Spatial object tracking data
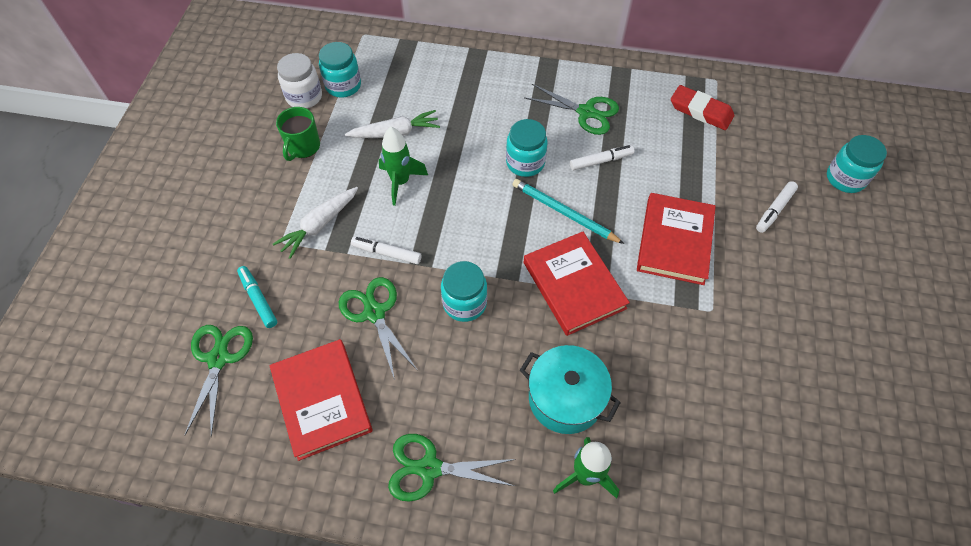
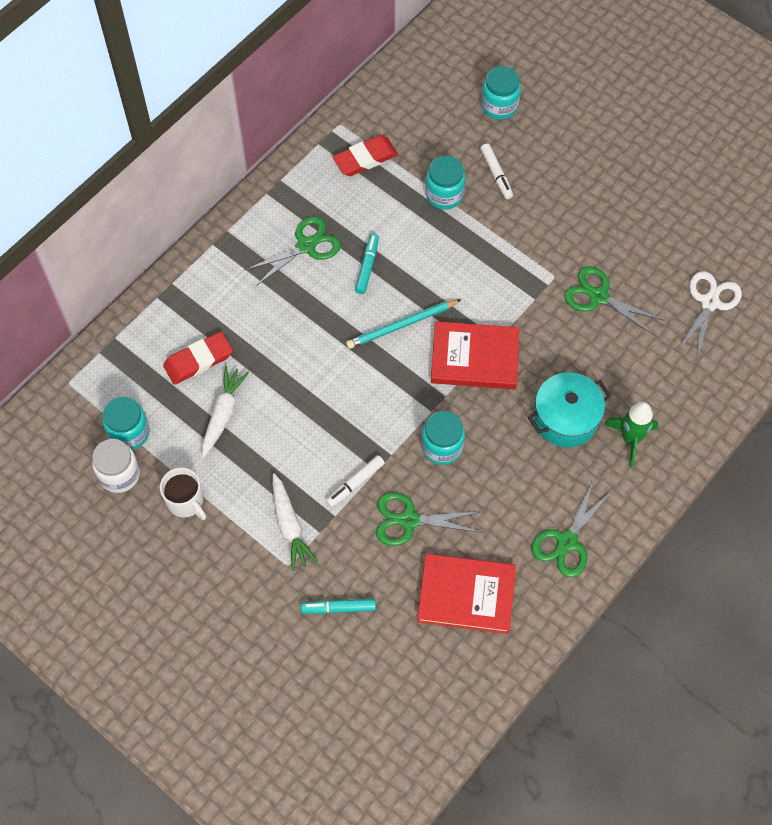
camera: 60 degrees left, 5 degrees up
(218, 358) = (380, 662): green scissors -> green scissors (598, 296)
(303, 147) = (186, 502): green mug -> white mug
(400, 182) = (284, 437): green rocket -> none
(432, 96) = (198, 360): none -> red eraser
(525, 163) = (330, 326): turquoise jar -> turquoise jar (444, 195)
(601, 161) = (367, 266): white marker -> turquoise marker
(674, 241) = (479, 262): red book -> none
(808, 480) = (709, 302): none -> white scissors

PROBLEM REQUIREMENTS :: In the data above, find each line that uses the string "turquoise". Copy it.

RESPONSE AREA ::
(525, 163) = (330, 326): turquoise jar -> turquoise jar (444, 195)
(601, 161) = (367, 266): white marker -> turquoise marker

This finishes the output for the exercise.